→ **Data section**

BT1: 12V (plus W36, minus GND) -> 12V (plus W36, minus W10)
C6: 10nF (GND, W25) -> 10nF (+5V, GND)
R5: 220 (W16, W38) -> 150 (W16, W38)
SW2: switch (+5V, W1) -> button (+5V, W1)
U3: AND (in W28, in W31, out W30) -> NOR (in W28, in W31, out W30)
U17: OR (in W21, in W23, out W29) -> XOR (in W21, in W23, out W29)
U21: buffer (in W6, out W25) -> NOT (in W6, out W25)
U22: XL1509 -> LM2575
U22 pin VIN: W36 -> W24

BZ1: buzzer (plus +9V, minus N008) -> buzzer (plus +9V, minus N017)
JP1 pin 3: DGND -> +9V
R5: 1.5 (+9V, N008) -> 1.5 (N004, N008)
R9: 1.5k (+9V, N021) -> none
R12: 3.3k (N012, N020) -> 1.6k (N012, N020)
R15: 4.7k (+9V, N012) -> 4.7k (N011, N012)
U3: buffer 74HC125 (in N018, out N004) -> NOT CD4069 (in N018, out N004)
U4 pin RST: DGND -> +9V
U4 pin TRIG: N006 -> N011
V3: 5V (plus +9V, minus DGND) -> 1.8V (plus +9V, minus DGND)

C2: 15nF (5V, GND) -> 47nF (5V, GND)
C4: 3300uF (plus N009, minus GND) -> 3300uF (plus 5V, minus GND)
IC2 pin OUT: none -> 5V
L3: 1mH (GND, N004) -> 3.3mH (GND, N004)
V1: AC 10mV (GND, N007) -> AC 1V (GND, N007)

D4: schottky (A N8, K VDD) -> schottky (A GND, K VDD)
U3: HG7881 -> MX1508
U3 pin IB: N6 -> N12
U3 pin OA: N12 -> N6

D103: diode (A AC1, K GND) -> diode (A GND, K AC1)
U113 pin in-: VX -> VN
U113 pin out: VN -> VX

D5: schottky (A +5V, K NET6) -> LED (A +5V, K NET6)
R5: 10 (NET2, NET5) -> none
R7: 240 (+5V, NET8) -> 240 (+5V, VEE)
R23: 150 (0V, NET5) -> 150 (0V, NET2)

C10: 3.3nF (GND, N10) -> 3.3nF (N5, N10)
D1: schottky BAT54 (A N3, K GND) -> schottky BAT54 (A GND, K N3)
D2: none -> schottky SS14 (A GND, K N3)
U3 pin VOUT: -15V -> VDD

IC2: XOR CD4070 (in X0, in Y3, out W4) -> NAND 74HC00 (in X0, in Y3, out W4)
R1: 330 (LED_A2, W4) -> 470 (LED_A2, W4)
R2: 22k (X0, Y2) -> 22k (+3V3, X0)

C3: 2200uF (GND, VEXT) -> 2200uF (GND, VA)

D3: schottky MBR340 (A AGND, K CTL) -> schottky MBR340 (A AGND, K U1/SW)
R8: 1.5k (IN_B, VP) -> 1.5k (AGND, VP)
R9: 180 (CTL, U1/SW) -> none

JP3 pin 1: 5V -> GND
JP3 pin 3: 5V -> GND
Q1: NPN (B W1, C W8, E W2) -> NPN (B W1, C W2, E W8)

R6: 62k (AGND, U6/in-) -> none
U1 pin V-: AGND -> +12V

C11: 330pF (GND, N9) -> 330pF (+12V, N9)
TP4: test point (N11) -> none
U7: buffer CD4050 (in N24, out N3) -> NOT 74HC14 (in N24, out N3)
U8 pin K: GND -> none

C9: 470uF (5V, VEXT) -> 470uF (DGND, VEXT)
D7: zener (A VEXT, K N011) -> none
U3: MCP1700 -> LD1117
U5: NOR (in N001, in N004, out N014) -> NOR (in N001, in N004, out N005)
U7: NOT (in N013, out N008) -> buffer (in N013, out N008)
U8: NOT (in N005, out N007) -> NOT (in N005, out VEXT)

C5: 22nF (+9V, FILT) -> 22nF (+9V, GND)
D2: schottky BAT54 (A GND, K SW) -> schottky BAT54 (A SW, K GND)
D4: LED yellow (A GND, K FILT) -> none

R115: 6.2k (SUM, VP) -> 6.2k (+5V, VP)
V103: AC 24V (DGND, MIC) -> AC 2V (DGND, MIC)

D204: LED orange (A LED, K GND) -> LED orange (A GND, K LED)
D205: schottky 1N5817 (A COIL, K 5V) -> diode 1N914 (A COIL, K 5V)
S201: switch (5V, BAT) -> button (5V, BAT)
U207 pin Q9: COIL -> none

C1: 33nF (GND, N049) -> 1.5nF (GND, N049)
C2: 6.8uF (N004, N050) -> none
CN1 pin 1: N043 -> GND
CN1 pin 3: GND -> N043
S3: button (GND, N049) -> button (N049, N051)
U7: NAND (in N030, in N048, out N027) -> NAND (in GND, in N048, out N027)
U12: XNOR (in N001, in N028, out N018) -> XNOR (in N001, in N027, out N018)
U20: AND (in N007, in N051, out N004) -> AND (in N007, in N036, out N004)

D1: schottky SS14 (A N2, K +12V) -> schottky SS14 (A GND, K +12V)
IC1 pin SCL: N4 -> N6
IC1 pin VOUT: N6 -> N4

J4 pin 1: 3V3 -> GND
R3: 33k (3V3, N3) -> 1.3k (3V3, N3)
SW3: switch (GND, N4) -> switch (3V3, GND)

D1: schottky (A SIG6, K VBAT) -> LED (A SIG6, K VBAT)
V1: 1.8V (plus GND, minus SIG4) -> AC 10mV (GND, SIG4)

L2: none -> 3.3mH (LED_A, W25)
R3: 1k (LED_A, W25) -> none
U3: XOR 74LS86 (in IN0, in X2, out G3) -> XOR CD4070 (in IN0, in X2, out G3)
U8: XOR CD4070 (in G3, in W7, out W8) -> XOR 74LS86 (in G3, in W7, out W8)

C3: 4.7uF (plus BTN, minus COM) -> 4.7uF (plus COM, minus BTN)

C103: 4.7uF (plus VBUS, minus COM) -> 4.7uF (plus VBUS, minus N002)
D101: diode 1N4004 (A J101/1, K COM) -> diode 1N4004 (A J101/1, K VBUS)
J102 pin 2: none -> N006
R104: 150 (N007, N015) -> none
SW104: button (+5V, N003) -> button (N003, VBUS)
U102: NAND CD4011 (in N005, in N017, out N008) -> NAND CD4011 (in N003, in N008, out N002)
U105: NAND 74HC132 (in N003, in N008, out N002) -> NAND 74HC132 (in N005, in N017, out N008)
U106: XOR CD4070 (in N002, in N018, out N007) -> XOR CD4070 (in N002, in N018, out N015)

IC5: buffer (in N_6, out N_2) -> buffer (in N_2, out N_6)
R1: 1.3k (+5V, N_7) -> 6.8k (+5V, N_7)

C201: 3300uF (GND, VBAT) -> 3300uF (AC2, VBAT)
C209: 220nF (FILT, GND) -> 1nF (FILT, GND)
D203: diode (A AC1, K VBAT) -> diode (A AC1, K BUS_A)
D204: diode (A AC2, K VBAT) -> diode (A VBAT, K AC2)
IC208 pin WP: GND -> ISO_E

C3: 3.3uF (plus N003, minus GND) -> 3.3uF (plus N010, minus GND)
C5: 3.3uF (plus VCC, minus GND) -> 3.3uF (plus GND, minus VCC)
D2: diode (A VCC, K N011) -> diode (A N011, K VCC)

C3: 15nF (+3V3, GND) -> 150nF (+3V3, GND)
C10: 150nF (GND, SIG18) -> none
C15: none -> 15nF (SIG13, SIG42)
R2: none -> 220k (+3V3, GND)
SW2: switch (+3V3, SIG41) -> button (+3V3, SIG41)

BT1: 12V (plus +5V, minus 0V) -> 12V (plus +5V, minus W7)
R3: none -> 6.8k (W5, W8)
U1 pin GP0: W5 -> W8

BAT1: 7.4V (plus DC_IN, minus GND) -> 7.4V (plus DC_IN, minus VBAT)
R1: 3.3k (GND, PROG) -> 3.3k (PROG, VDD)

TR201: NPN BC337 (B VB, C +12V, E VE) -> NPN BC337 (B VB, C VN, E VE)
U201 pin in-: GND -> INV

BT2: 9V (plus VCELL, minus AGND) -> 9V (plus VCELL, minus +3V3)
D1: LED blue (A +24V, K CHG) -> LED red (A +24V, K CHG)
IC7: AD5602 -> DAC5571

→ **Exercise brief**
What should be returned is the run of lines from the first line of the material through the line containing "U113 pin out: VN -> VX", exact and inclusive, and nothing else.

→ **Problem solution**
BT1: 12V (plus W36, minus GND) -> 12V (plus W36, minus W10)
C6: 10nF (GND, W25) -> 10nF (+5V, GND)
R5: 220 (W16, W38) -> 150 (W16, W38)
SW2: switch (+5V, W1) -> button (+5V, W1)
U3: AND (in W28, in W31, out W30) -> NOR (in W28, in W31, out W30)
U17: OR (in W21, in W23, out W29) -> XOR (in W21, in W23, out W29)
U21: buffer (in W6, out W25) -> NOT (in W6, out W25)
U22: XL1509 -> LM2575
U22 pin VIN: W36 -> W24

BZ1: buzzer (plus +9V, minus N008) -> buzzer (plus +9V, minus N017)
JP1 pin 3: DGND -> +9V
R5: 1.5 (+9V, N008) -> 1.5 (N004, N008)
R9: 1.5k (+9V, N021) -> none
R12: 3.3k (N012, N020) -> 1.6k (N012, N020)
R15: 4.7k (+9V, N012) -> 4.7k (N011, N012)
U3: buffer 74HC125 (in N018, out N004) -> NOT CD4069 (in N018, out N004)
U4 pin RST: DGND -> +9V
U4 pin TRIG: N006 -> N011
V3: 5V (plus +9V, minus DGND) -> 1.8V (plus +9V, minus DGND)

C2: 15nF (5V, GND) -> 47nF (5V, GND)
C4: 3300uF (plus N009, minus GND) -> 3300uF (plus 5V, minus GND)
IC2 pin OUT: none -> 5V
L3: 1mH (GND, N004) -> 3.3mH (GND, N004)
V1: AC 10mV (GND, N007) -> AC 1V (GND, N007)

D4: schottky (A N8, K VDD) -> schottky (A GND, K VDD)
U3: HG7881 -> MX1508
U3 pin IB: N6 -> N12
U3 pin OA: N12 -> N6

D103: diode (A AC1, K GND) -> diode (A GND, K AC1)
U113 pin in-: VX -> VN
U113 pin out: VN -> VX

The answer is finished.